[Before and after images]

■ ■ ■ ■ ■ ■ ■

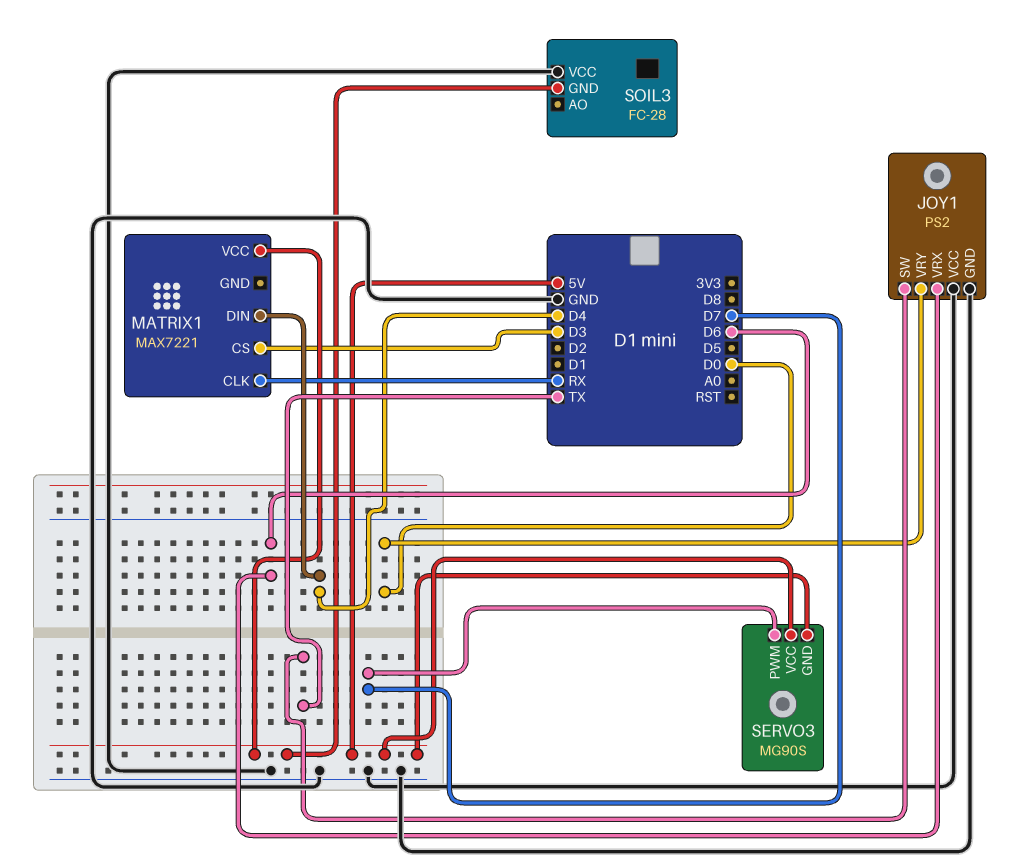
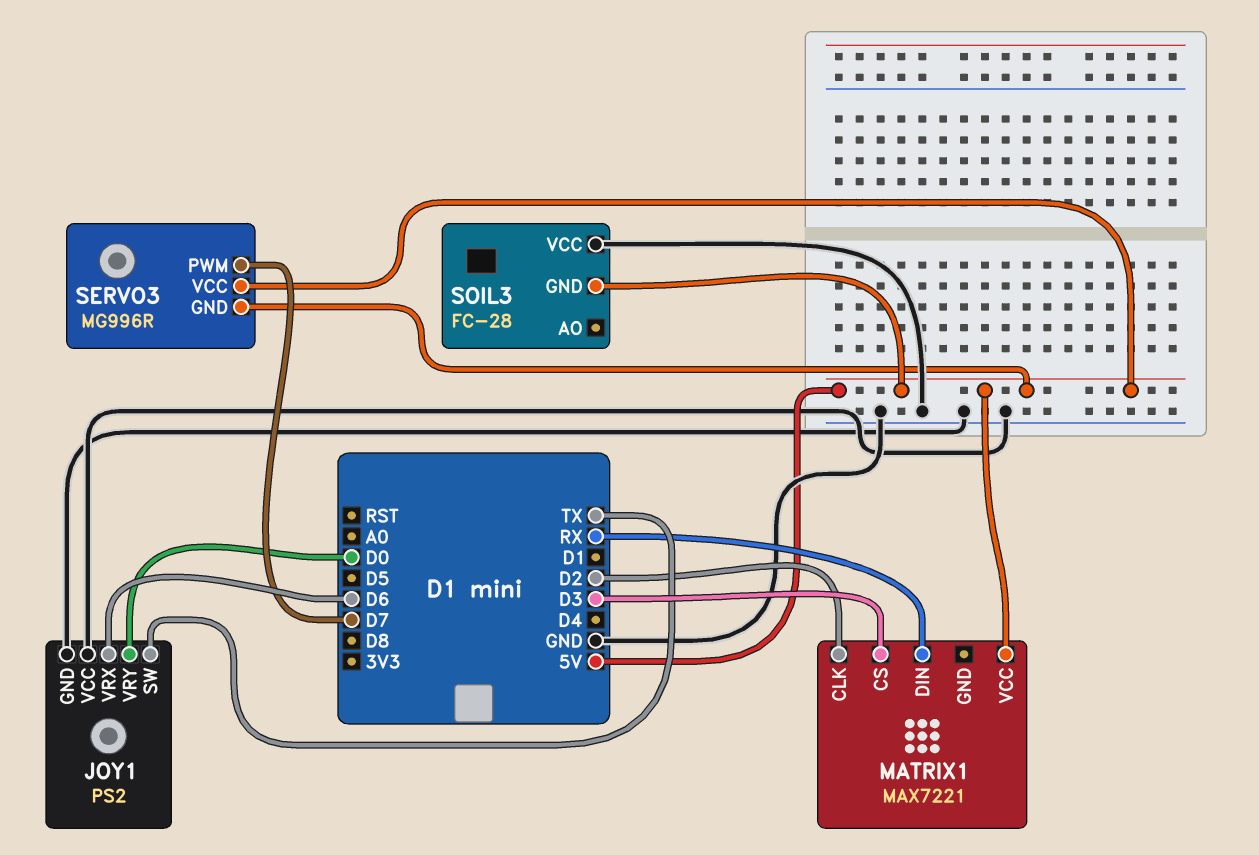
MATRIX1 pin CLK: RX -> D2
MATRIX1 pin DIN: D4 -> RX
SERVO3: MG90S -> MG996R

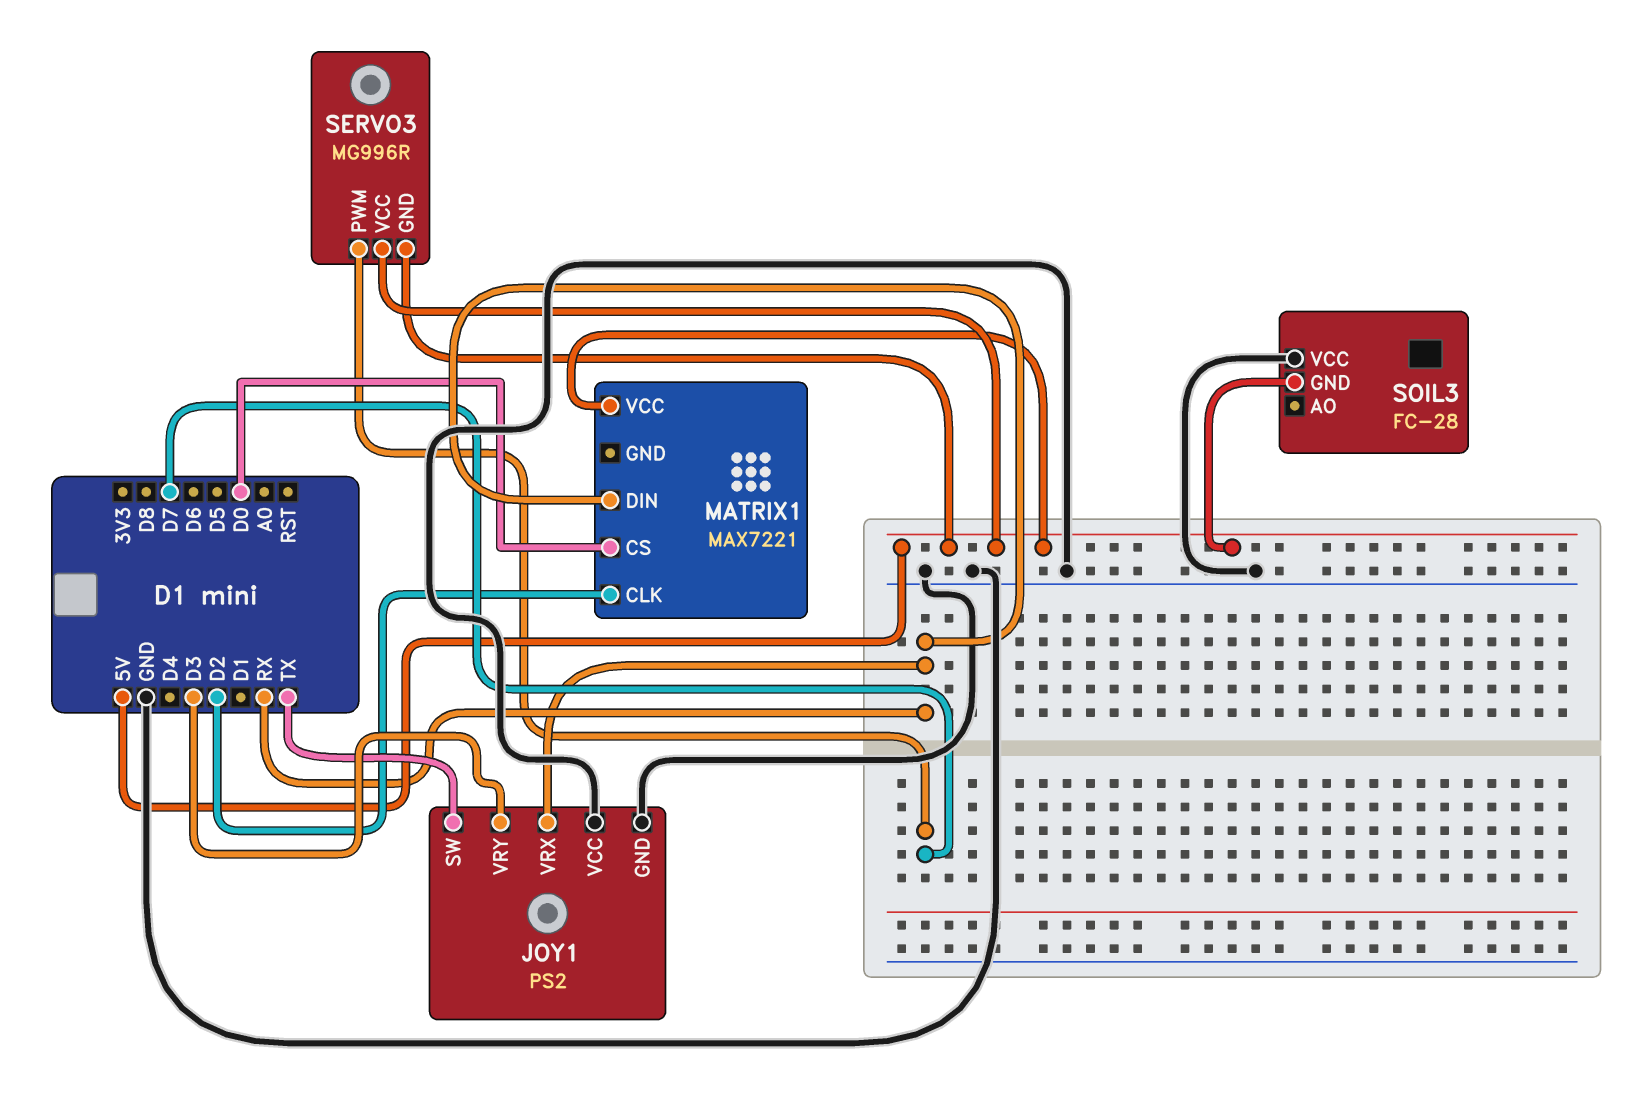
JOY1 pin VRX: D6 -> RX
JOY1 pin VRY: D0 -> D3
MATRIX1 pin CS: D3 -> D0

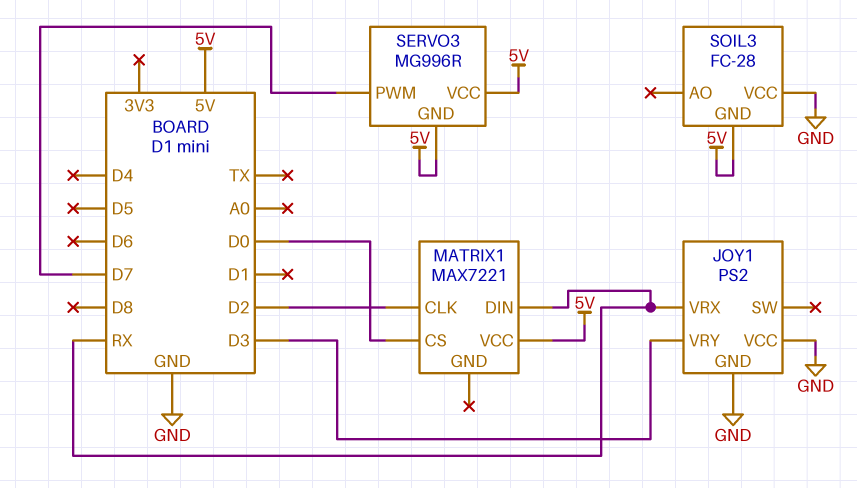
JOY1 pin SW: TX -> none

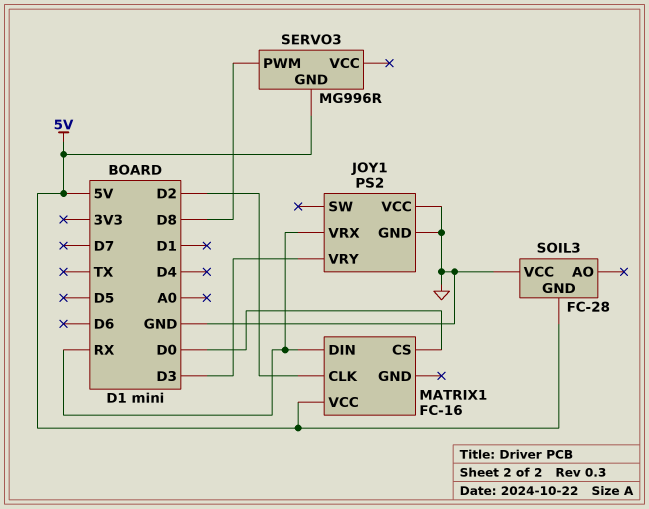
MATRIX1: MAX7221 -> FC-16
SERVO3 pin PWM: D7 -> D8
SERVO3 pin VCC: 5V -> none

■ ■ ■ ■ ■ ■ ■

Task to carry out: Look through the entries above and report each line where the string "none" occurs.

Written response:
JOY1 pin SW: TX -> none
SERVO3 pin VCC: 5V -> none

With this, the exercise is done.